Your objective »
Below are the records; reproduce all of them exactly but without any images.
==*==
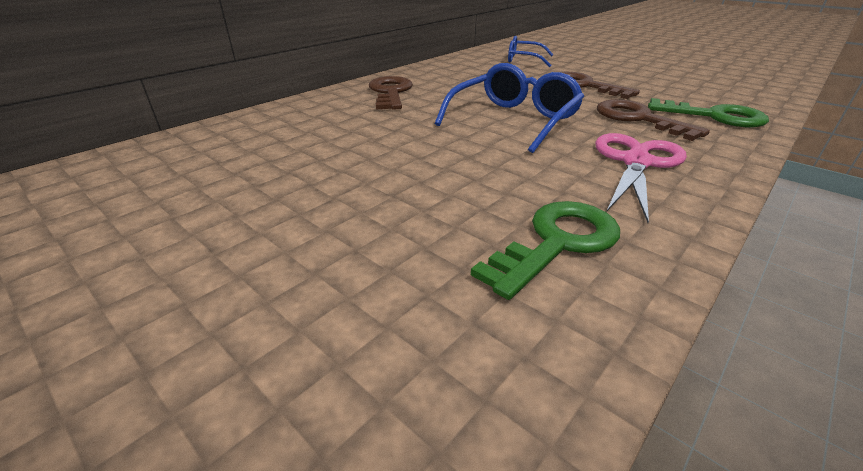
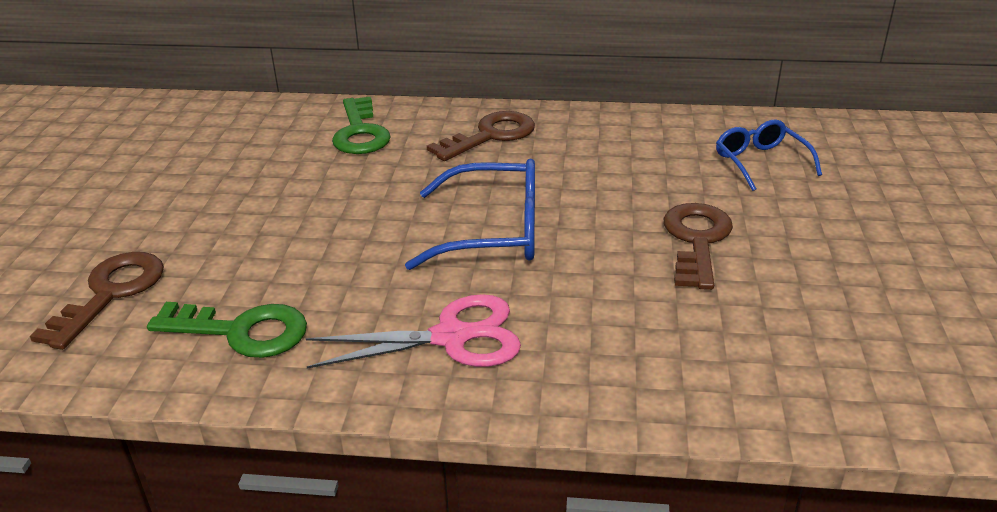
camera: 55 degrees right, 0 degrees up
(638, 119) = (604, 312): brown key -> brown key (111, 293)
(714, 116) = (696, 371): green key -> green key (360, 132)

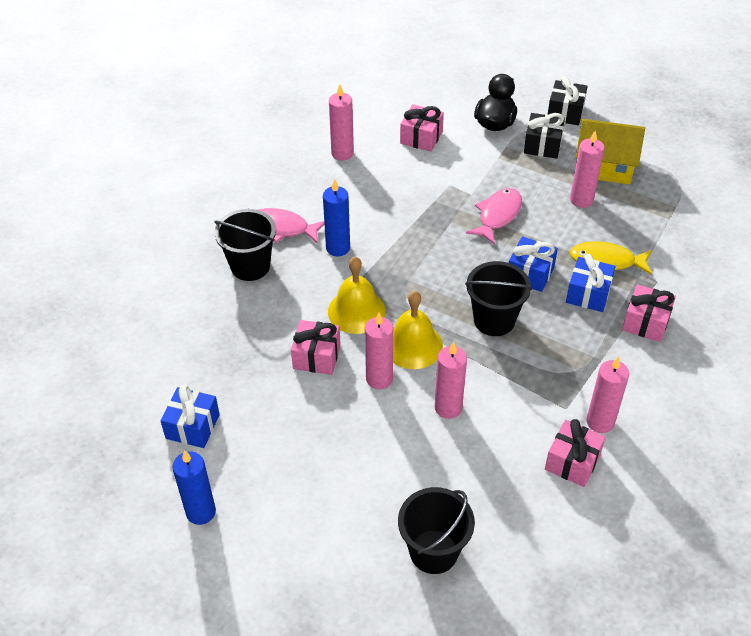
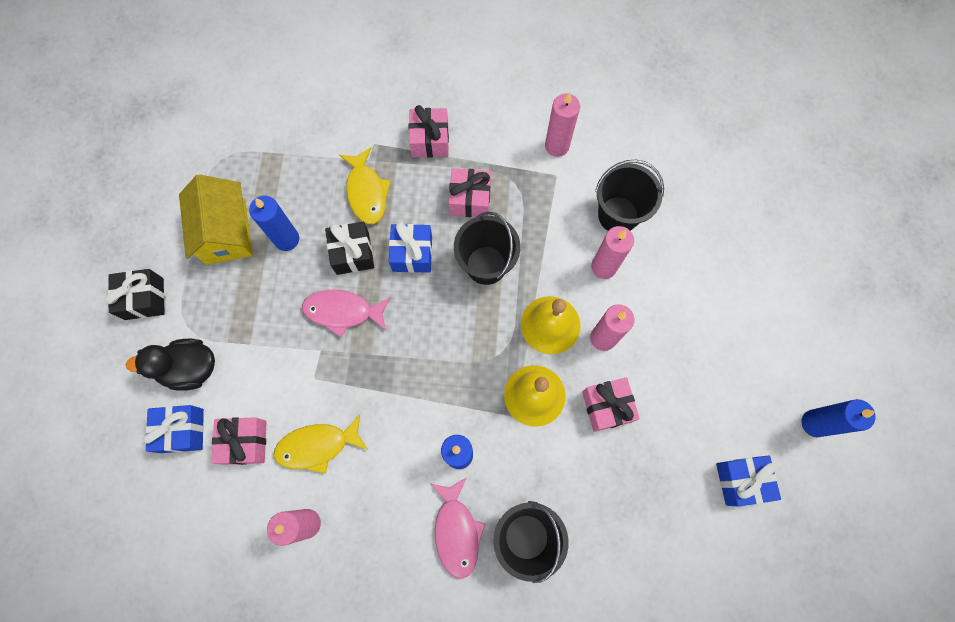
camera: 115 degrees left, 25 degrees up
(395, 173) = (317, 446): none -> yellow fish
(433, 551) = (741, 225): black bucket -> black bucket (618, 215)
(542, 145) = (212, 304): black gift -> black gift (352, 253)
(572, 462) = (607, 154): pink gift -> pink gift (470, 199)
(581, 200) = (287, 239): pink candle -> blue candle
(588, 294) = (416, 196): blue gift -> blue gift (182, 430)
==*==
Task response »
camera: 55 degrees right, 0 degrees up
(638, 119) = (604, 312): brown key -> brown key (111, 293)
(714, 116) = (696, 371): green key -> green key (360, 132)

camera: 115 degrees left, 25 degrees up
(395, 173) = (317, 446): none -> yellow fish
(433, 551) = (741, 225): black bucket -> black bucket (618, 215)
(542, 145) = (212, 304): black gift -> black gift (352, 253)
(572, 462) = (607, 154): pink gift -> pink gift (470, 199)
(581, 200) = (287, 239): pink candle -> blue candle
(588, 294) = (416, 196): blue gift -> blue gift (182, 430)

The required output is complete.